--- WORK TO BE COMPLETED ---
Scan the entries below for "yellow" and copy each line that holds it.

--- Dataset records ---
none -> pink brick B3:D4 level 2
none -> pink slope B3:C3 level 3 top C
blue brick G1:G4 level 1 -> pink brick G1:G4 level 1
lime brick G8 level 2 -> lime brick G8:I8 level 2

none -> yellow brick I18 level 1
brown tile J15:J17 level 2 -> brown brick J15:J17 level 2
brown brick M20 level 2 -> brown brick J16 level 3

---

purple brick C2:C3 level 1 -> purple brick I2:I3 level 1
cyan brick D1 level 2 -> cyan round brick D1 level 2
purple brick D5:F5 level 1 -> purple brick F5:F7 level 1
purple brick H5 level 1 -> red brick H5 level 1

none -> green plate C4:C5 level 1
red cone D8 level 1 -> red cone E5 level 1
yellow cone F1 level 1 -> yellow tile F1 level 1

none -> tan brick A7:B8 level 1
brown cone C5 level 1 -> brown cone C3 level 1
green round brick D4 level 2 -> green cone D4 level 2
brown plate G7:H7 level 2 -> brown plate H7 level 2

--- EXERCISE OUTPUT ---
none -> yellow brick I18 level 1
yellow cone F1 level 1 -> yellow tile F1 level 1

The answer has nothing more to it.